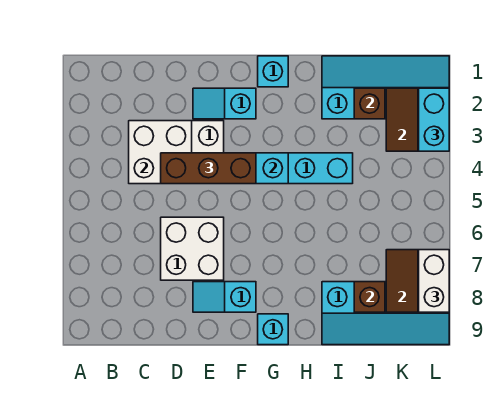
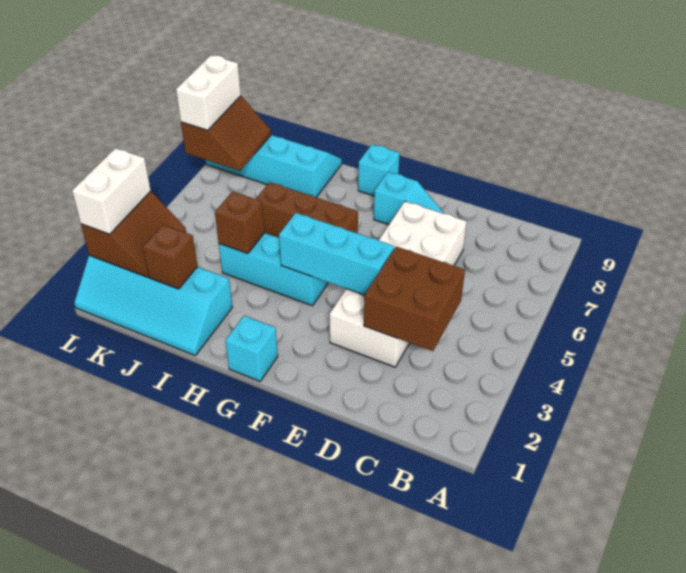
white 2x2 brick [129,121,192,184] -> brown 2x2 brick [364,247,465,351]
brown 1x3 brick [161,153,256,184] -> brown 1x3 brick moved to [256,182,358,238]
cyan 1x2 slope [193,88,256,119] -> none
brown 1x1 brick [354,282,385,312] -> brown 1x1 brick moved to [215,192,265,254]
cyan 1x2 brick [419,88,449,151] -> white 1x2 brick [72,148,151,234]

▸ **WHAT IS REQUIRED**: Reproduce every line from the preceding data in which the word "brick" can be found.

▸ **ANSWER BOX**:
white 2x2 brick [129,121,192,184] -> brown 2x2 brick [364,247,465,351]
brown 1x3 brick [161,153,256,184] -> brown 1x3 brick moved to [256,182,358,238]
brown 1x1 brick [354,282,385,312] -> brown 1x1 brick moved to [215,192,265,254]
cyan 1x2 brick [419,88,449,151] -> white 1x2 brick [72,148,151,234]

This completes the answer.